_JOB ITEM:_ What is the number of lines in the entries below that include the word "mushroom"? Provide the number only.

_PROVIDED ENTRIES:_
= = = =

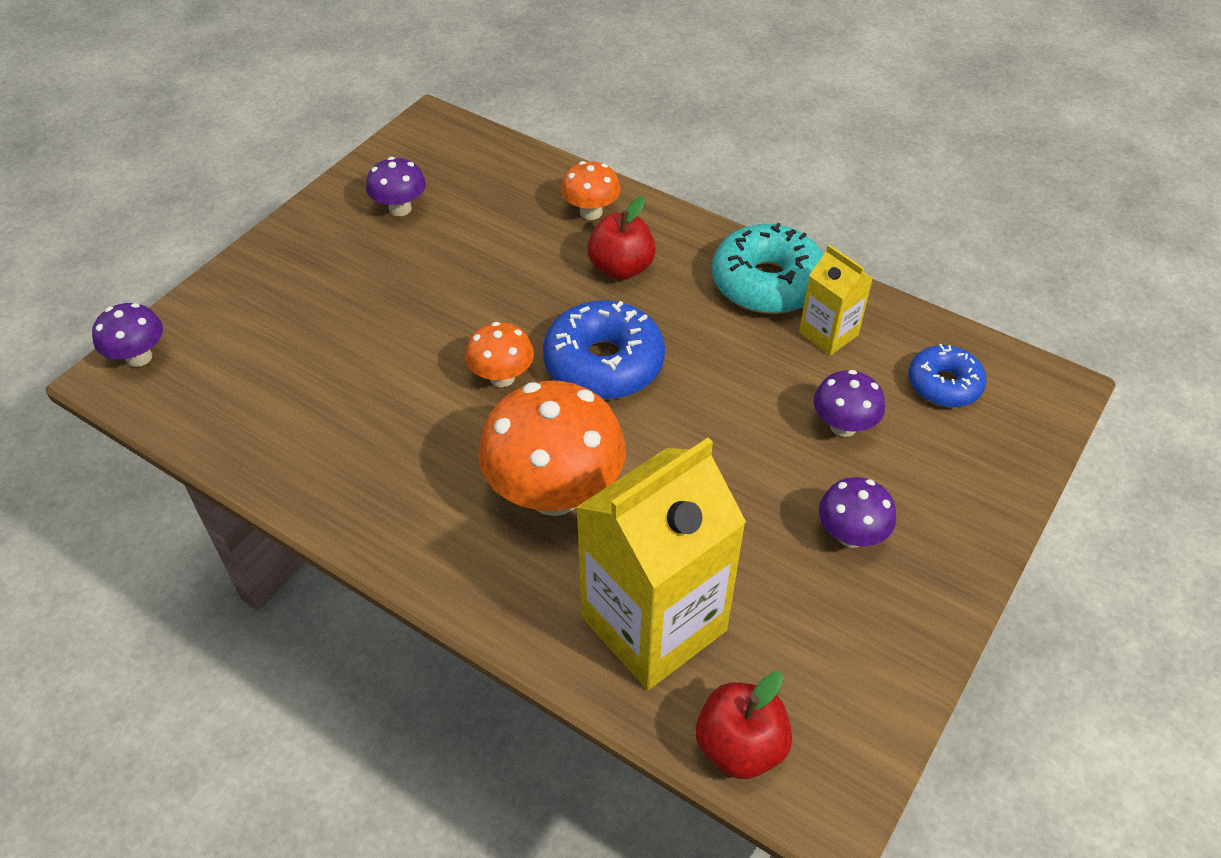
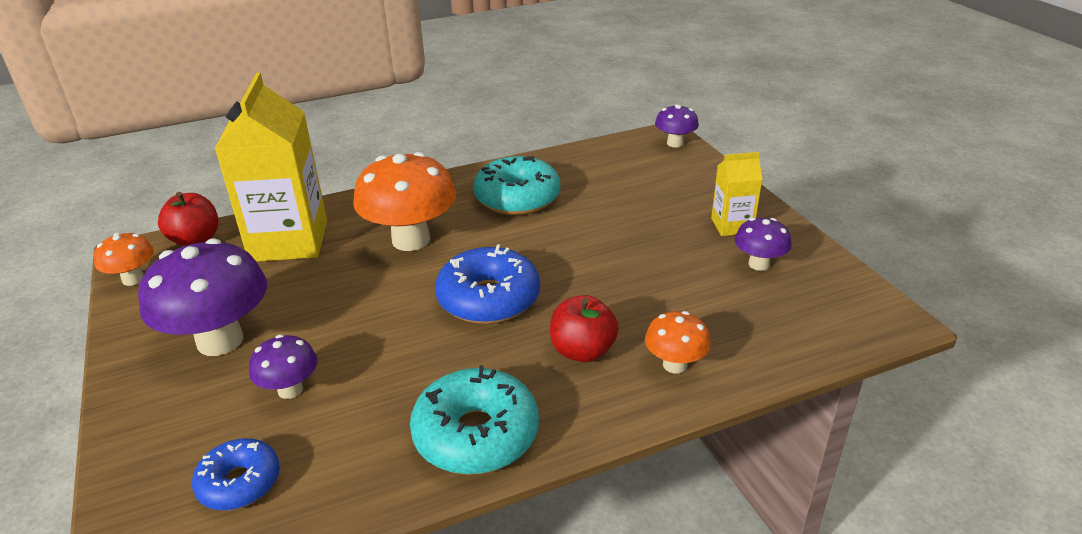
camera: 125 degrees right, 15 degrees down
(387, 445) = (517, 198): none -> turquoise donut
(502, 377) = (525, 252): orange mushroom -> orange mushroom (133, 279)
(828, 334) = (377, 440): yellow carton -> yellow carton (732, 225)
(850, 535) = (220, 341): purple mushroom -> purple mushroom, size x1.93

= = = =

_EXERCISE OUTPUT:_ 2